> _TASK TO CARRY OUT_
Retype the listing found below exactly, but leave out each picture.

#### COLLECTED MATERIAL ####

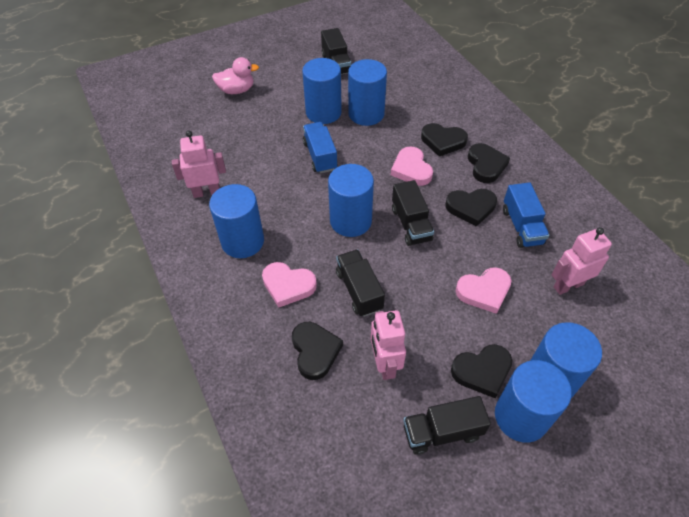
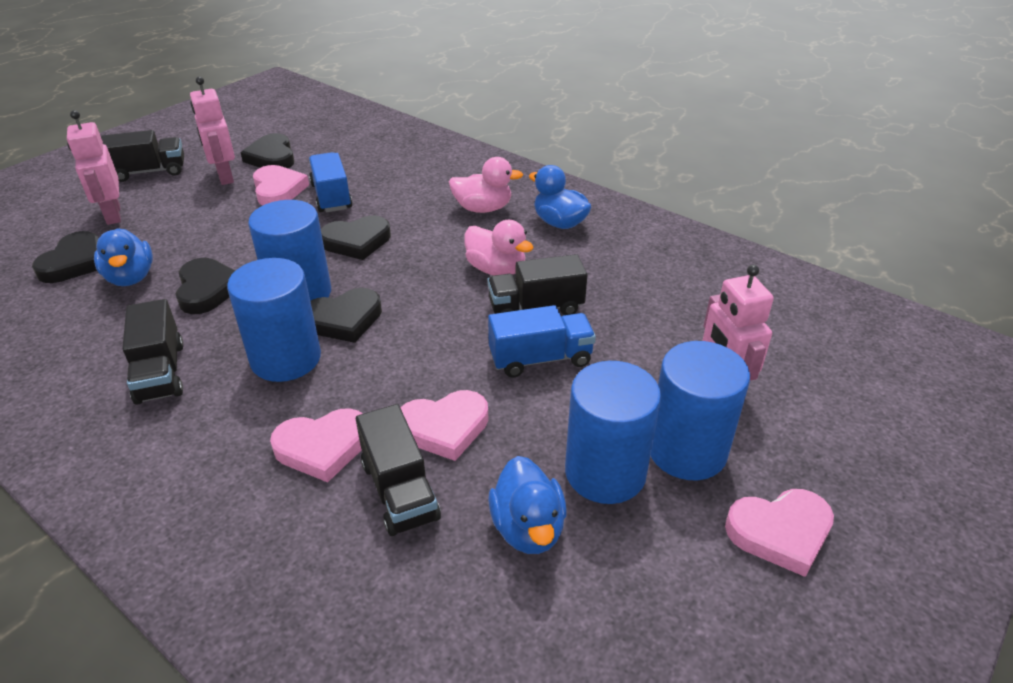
blue cylinder: 6 -> 4
blue duck: 0 -> 3
pink duck: 1 -> 2
pink heart: 3 -> 4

####

> _WRITTEN ANSWER_
blue cylinder: 6 -> 4
blue duck: 0 -> 3
pink duck: 1 -> 2
pink heart: 3 -> 4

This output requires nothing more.